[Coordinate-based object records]
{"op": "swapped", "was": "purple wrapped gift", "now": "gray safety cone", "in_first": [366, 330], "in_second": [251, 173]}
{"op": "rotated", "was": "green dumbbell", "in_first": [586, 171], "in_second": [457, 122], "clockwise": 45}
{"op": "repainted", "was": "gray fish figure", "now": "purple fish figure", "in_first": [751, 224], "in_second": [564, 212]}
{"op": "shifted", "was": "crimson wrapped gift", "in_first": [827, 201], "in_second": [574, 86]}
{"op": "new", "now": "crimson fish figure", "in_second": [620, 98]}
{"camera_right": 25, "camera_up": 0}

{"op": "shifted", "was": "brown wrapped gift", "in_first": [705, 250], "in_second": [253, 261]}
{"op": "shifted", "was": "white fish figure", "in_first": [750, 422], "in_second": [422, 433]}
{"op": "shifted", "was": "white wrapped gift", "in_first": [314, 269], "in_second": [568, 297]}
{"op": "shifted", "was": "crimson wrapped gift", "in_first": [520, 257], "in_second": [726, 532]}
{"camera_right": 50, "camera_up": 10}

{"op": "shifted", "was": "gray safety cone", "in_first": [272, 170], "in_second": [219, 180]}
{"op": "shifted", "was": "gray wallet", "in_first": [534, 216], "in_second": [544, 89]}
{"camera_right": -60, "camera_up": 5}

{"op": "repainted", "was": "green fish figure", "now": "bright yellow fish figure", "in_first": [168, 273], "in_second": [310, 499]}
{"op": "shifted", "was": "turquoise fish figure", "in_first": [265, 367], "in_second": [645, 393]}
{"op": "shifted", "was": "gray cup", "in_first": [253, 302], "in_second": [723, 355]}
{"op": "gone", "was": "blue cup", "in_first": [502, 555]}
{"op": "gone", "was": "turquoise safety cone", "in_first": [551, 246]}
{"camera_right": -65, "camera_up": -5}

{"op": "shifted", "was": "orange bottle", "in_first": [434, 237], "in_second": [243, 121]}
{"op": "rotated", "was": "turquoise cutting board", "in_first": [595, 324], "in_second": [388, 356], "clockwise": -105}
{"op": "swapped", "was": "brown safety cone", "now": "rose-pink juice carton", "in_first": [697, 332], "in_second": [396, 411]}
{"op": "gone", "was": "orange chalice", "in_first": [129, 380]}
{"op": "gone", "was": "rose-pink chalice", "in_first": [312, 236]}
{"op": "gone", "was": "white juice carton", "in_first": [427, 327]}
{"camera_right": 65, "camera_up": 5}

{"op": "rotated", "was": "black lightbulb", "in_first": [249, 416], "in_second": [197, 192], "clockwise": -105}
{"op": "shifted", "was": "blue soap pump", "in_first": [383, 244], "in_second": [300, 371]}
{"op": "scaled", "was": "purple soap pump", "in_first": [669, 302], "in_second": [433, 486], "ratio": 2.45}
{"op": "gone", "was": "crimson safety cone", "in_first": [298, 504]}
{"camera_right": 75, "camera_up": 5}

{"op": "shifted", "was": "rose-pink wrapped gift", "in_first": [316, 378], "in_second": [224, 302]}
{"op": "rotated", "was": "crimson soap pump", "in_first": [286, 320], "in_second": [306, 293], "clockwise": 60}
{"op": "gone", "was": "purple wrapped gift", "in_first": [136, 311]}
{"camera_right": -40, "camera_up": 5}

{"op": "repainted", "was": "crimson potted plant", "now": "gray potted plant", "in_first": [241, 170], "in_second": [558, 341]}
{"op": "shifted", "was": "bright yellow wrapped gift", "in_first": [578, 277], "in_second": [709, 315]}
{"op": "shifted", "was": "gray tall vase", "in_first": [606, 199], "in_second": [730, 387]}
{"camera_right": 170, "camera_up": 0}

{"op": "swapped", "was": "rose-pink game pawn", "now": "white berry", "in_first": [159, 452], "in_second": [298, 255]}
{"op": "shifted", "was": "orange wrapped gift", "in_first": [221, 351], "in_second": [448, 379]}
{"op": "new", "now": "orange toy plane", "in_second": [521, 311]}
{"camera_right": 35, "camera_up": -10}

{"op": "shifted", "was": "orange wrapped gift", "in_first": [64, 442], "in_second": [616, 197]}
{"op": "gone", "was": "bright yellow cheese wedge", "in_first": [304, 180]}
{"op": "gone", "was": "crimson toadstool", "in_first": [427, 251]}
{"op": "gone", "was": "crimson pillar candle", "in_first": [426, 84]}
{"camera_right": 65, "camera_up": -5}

■ Exercise aim
An exact transcription of all the records is required.

■ The answer
{"op": "swapped", "was": "purple wrapped gift", "now": "gray safety cone", "in_first": [366, 330], "in_second": [251, 173]}
{"op": "rotated", "was": "green dumbbell", "in_first": [586, 171], "in_second": [457, 122], "clockwise": 45}
{"op": "repainted", "was": "gray fish figure", "now": "purple fish figure", "in_first": [751, 224], "in_second": [564, 212]}
{"op": "shifted", "was": "crimson wrapped gift", "in_first": [827, 201], "in_second": [574, 86]}
{"op": "new", "now": "crimson fish figure", "in_second": [620, 98]}
{"camera_right": 25, "camera_up": 0}

{"op": "shifted", "was": "brown wrapped gift", "in_first": [705, 250], "in_second": [253, 261]}
{"op": "shifted", "was": "white fish figure", "in_first": [750, 422], "in_second": [422, 433]}
{"op": "shifted", "was": "white wrapped gift", "in_first": [314, 269], "in_second": [568, 297]}
{"op": "shifted", "was": "crimson wrapped gift", "in_first": [520, 257], "in_second": [726, 532]}
{"camera_right": 50, "camera_up": 10}

{"op": "shifted", "was": "gray safety cone", "in_first": [272, 170], "in_second": [219, 180]}
{"op": "shifted", "was": "gray wallet", "in_first": [534, 216], "in_second": [544, 89]}
{"camera_right": -60, "camera_up": 5}

{"op": "repainted", "was": "green fish figure", "now": "bright yellow fish figure", "in_first": [168, 273], "in_second": [310, 499]}
{"op": "shifted", "was": "turquoise fish figure", "in_first": [265, 367], "in_second": [645, 393]}
{"op": "shifted", "was": "gray cup", "in_first": [253, 302], "in_second": [723, 355]}
{"op": "gone", "was": "blue cup", "in_first": [502, 555]}
{"op": "gone", "was": "turquoise safety cone", "in_first": [551, 246]}
{"camera_right": -65, "camera_up": -5}

{"op": "shifted", "was": "orange bottle", "in_first": [434, 237], "in_second": [243, 121]}
{"op": "rotated", "was": "turquoise cutting board", "in_first": [595, 324], "in_second": [388, 356], "clockwise": -105}
{"op": "swapped", "was": "brown safety cone", "now": "rose-pink juice carton", "in_first": [697, 332], "in_second": [396, 411]}
{"op": "gone", "was": "orange chalice", "in_first": [129, 380]}
{"op": "gone", "was": "rose-pink chalice", "in_first": [312, 236]}
{"op": "gone", "was": "white juice carton", "in_first": [427, 327]}
{"camera_right": 65, "camera_up": 5}

{"op": "rotated", "was": "black lightbulb", "in_first": [249, 416], "in_second": [197, 192], "clockwise": -105}
{"op": "shifted", "was": "blue soap pump", "in_first": [383, 244], "in_second": [300, 371]}
{"op": "scaled", "was": "purple soap pump", "in_first": [669, 302], "in_second": [433, 486], "ratio": 2.45}
{"op": "gone", "was": "crimson safety cone", "in_first": [298, 504]}
{"camera_right": 75, "camera_up": 5}

{"op": "shifted", "was": "rose-pink wrapped gift", "in_first": [316, 378], "in_second": [224, 302]}
{"op": "rotated", "was": "crimson soap pump", "in_first": [286, 320], "in_second": [306, 293], "clockwise": 60}
{"op": "gone", "was": "purple wrapped gift", "in_first": [136, 311]}
{"camera_right": -40, "camera_up": 5}

{"op": "repainted", "was": "crimson potted plant", "now": "gray potted plant", "in_first": [241, 170], "in_second": [558, 341]}
{"op": "shifted", "was": "bright yellow wrapped gift", "in_first": [578, 277], "in_second": [709, 315]}
{"op": "shifted", "was": "gray tall vase", "in_first": [606, 199], "in_second": [730, 387]}
{"camera_right": 170, "camera_up": 0}

{"op": "swapped", "was": "rose-pink game pawn", "now": "white berry", "in_first": [159, 452], "in_second": [298, 255]}
{"op": "shifted", "was": "orange wrapped gift", "in_first": [221, 351], "in_second": [448, 379]}
{"op": "new", "now": "orange toy plane", "in_second": [521, 311]}
{"camera_right": 35, "camera_up": -10}

{"op": "shifted", "was": "orange wrapped gift", "in_first": [64, 442], "in_second": [616, 197]}
{"op": "gone", "was": "bright yellow cheese wedge", "in_first": [304, 180]}
{"op": "gone", "was": "crimson toadstool", "in_first": [427, 251]}
{"op": "gone", "was": "crimson pillar candle", "in_first": [426, 84]}
{"camera_right": 65, "camera_up": -5}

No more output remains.